WHAT YOU HAVE TO DO. Output every record below exactly.

------------

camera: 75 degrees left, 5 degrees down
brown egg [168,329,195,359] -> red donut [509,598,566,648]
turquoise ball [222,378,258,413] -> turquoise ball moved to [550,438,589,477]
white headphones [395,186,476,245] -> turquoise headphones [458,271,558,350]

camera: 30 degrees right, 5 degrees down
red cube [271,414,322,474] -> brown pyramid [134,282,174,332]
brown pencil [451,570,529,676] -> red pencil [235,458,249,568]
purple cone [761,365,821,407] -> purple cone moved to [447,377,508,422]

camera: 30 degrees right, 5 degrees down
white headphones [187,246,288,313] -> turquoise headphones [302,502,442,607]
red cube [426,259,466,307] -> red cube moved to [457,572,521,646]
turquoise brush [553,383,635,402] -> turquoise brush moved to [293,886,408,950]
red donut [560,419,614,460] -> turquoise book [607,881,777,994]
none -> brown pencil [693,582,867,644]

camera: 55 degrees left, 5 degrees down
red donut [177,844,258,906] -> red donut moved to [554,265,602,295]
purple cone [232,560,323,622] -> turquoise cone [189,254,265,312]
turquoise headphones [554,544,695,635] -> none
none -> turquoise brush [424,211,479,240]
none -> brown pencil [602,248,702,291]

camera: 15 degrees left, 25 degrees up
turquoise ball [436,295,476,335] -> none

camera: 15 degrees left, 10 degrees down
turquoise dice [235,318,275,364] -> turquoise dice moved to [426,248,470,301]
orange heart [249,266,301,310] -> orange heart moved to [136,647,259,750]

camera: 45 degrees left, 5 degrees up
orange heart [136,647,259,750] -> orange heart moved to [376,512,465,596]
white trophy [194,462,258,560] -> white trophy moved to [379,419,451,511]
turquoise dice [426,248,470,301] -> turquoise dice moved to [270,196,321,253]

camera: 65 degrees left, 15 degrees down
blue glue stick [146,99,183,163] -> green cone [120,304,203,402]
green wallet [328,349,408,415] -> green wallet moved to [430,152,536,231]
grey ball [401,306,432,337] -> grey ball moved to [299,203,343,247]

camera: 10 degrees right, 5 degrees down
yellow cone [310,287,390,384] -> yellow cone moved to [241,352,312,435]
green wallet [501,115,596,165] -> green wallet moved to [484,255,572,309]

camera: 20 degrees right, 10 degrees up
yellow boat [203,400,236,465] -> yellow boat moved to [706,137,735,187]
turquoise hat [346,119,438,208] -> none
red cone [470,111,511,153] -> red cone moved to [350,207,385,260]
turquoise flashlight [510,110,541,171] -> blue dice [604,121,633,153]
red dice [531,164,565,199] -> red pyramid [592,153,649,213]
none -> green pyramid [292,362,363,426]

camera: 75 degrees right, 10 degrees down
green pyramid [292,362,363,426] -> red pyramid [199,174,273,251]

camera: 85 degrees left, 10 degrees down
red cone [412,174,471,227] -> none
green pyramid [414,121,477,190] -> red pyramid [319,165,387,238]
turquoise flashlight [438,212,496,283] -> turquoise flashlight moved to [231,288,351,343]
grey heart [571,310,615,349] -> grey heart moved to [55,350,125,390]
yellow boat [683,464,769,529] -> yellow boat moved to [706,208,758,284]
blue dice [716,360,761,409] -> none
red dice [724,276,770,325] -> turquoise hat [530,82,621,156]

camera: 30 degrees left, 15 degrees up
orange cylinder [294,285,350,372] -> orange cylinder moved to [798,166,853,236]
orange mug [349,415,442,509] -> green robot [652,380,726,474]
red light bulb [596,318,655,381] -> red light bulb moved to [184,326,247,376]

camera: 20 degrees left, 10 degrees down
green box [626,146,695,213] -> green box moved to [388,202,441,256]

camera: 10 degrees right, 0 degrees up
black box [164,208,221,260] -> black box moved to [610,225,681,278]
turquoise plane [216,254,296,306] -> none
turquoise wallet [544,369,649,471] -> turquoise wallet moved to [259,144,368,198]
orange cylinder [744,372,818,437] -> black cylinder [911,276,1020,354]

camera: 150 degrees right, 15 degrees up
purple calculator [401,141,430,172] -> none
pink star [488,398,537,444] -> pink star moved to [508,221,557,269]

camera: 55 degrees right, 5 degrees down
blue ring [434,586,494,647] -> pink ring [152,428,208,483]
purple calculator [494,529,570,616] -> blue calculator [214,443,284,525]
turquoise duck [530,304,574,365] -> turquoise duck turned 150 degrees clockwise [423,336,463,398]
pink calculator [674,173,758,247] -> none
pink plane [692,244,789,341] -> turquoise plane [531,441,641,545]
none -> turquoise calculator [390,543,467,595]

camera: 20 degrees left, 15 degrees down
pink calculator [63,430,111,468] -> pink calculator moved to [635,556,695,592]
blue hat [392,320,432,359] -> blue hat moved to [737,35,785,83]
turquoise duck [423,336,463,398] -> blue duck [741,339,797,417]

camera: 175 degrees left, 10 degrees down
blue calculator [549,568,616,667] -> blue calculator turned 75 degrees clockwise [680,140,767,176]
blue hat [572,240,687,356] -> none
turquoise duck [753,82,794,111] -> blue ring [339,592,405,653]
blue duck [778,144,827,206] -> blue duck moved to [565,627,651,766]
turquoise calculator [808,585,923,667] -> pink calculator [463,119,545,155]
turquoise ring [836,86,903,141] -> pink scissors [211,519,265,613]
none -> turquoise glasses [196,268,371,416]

------------

RESPONSE TO THIS EXERCISE.
camera: 75 degrees left, 5 degrees down
brown egg [168,329,195,359] -> red donut [509,598,566,648]
turquoise ball [222,378,258,413] -> turquoise ball moved to [550,438,589,477]
white headphones [395,186,476,245] -> turquoise headphones [458,271,558,350]

camera: 30 degrees right, 5 degrees down
red cube [271,414,322,474] -> brown pyramid [134,282,174,332]
brown pencil [451,570,529,676] -> red pencil [235,458,249,568]
purple cone [761,365,821,407] -> purple cone moved to [447,377,508,422]

camera: 30 degrees right, 5 degrees down
white headphones [187,246,288,313] -> turquoise headphones [302,502,442,607]
red cube [426,259,466,307] -> red cube moved to [457,572,521,646]
turquoise brush [553,383,635,402] -> turquoise brush moved to [293,886,408,950]
red donut [560,419,614,460] -> turquoise book [607,881,777,994]
none -> brown pencil [693,582,867,644]

camera: 55 degrees left, 5 degrees down
red donut [177,844,258,906] -> red donut moved to [554,265,602,295]
purple cone [232,560,323,622] -> turquoise cone [189,254,265,312]
turquoise headphones [554,544,695,635] -> none
none -> turquoise brush [424,211,479,240]
none -> brown pencil [602,248,702,291]

camera: 15 degrees left, 25 degrees up
turquoise ball [436,295,476,335] -> none

camera: 15 degrees left, 10 degrees down
turquoise dice [235,318,275,364] -> turquoise dice moved to [426,248,470,301]
orange heart [249,266,301,310] -> orange heart moved to [136,647,259,750]

camera: 45 degrees left, 5 degrees up
orange heart [136,647,259,750] -> orange heart moved to [376,512,465,596]
white trophy [194,462,258,560] -> white trophy moved to [379,419,451,511]
turquoise dice [426,248,470,301] -> turquoise dice moved to [270,196,321,253]

camera: 65 degrees left, 15 degrees down
blue glue stick [146,99,183,163] -> green cone [120,304,203,402]
green wallet [328,349,408,415] -> green wallet moved to [430,152,536,231]
grey ball [401,306,432,337] -> grey ball moved to [299,203,343,247]

camera: 10 degrees right, 5 degrees down
yellow cone [310,287,390,384] -> yellow cone moved to [241,352,312,435]
green wallet [501,115,596,165] -> green wallet moved to [484,255,572,309]

camera: 20 degrees right, 10 degrees up
yellow boat [203,400,236,465] -> yellow boat moved to [706,137,735,187]
turquoise hat [346,119,438,208] -> none
red cone [470,111,511,153] -> red cone moved to [350,207,385,260]
turquoise flashlight [510,110,541,171] -> blue dice [604,121,633,153]
red dice [531,164,565,199] -> red pyramid [592,153,649,213]
none -> green pyramid [292,362,363,426]

camera: 75 degrees right, 10 degrees down
green pyramid [292,362,363,426] -> red pyramid [199,174,273,251]

camera: 85 degrees left, 10 degrees down
red cone [412,174,471,227] -> none
green pyramid [414,121,477,190] -> red pyramid [319,165,387,238]
turquoise flashlight [438,212,496,283] -> turquoise flashlight moved to [231,288,351,343]
grey heart [571,310,615,349] -> grey heart moved to [55,350,125,390]
yellow boat [683,464,769,529] -> yellow boat moved to [706,208,758,284]
blue dice [716,360,761,409] -> none
red dice [724,276,770,325] -> turquoise hat [530,82,621,156]

camera: 30 degrees left, 15 degrees up
orange cylinder [294,285,350,372] -> orange cylinder moved to [798,166,853,236]
orange mug [349,415,442,509] -> green robot [652,380,726,474]
red light bulb [596,318,655,381] -> red light bulb moved to [184,326,247,376]

camera: 20 degrees left, 10 degrees down
green box [626,146,695,213] -> green box moved to [388,202,441,256]

camera: 10 degrees right, 0 degrees up
black box [164,208,221,260] -> black box moved to [610,225,681,278]
turquoise plane [216,254,296,306] -> none
turquoise wallet [544,369,649,471] -> turquoise wallet moved to [259,144,368,198]
orange cylinder [744,372,818,437] -> black cylinder [911,276,1020,354]

camera: 150 degrees right, 15 degrees up
purple calculator [401,141,430,172] -> none
pink star [488,398,537,444] -> pink star moved to [508,221,557,269]

camera: 55 degrees right, 5 degrees down
blue ring [434,586,494,647] -> pink ring [152,428,208,483]
purple calculator [494,529,570,616] -> blue calculator [214,443,284,525]
turquoise duck [530,304,574,365] -> turquoise duck turned 150 degrees clockwise [423,336,463,398]
pink calculator [674,173,758,247] -> none
pink plane [692,244,789,341] -> turquoise plane [531,441,641,545]
none -> turquoise calculator [390,543,467,595]

camera: 20 degrees left, 15 degrees down
pink calculator [63,430,111,468] -> pink calculator moved to [635,556,695,592]
blue hat [392,320,432,359] -> blue hat moved to [737,35,785,83]
turquoise duck [423,336,463,398] -> blue duck [741,339,797,417]

camera: 175 degrees left, 10 degrees down
blue calculator [549,568,616,667] -> blue calculator turned 75 degrees clockwise [680,140,767,176]
blue hat [572,240,687,356] -> none
turquoise duck [753,82,794,111] -> blue ring [339,592,405,653]
blue duck [778,144,827,206] -> blue duck moved to [565,627,651,766]
turquoise calculator [808,585,923,667] -> pink calculator [463,119,545,155]
turquoise ring [836,86,903,141] -> pink scissors [211,519,265,613]
none -> turquoise glasses [196,268,371,416]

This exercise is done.